__Dataset records__
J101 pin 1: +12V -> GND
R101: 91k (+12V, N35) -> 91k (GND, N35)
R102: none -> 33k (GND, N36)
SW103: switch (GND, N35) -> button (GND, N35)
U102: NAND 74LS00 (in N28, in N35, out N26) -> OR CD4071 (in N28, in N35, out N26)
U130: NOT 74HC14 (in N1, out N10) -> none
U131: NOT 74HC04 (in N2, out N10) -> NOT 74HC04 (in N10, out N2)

--

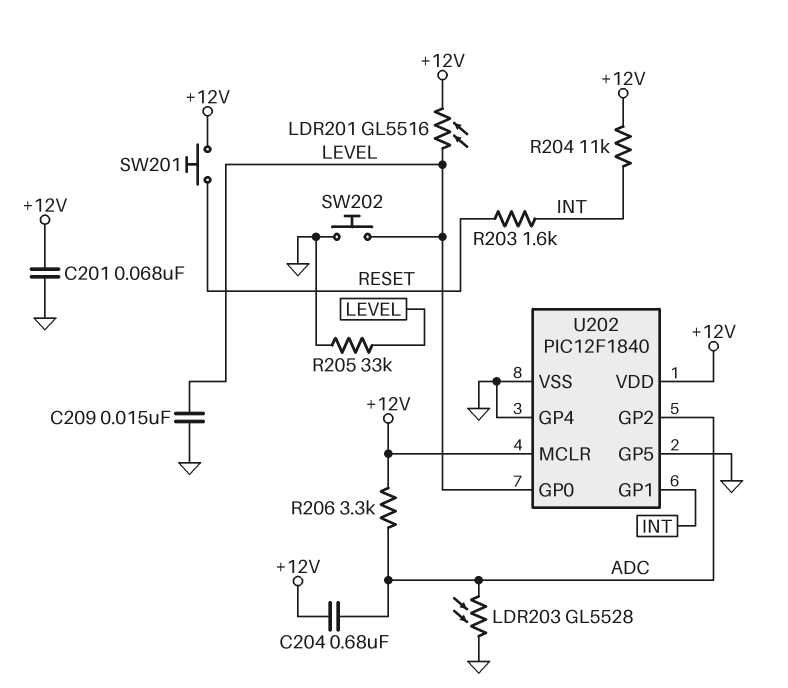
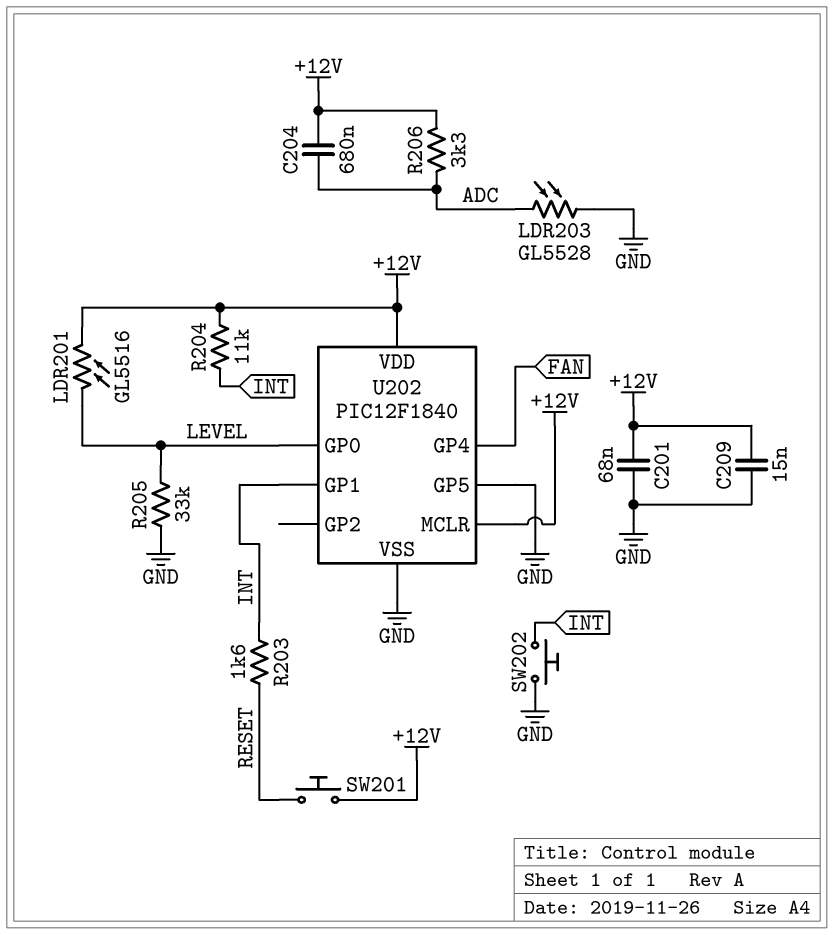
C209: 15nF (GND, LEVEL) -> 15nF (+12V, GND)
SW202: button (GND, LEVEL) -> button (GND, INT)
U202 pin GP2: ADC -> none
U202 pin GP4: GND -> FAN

__Exercise__
Report every line from the listing above where the string "LEVEL" can be found.

__Response area__
C209: 15nF (GND, LEVEL) -> 15nF (+12V, GND)
SW202: button (GND, LEVEL) -> button (GND, INT)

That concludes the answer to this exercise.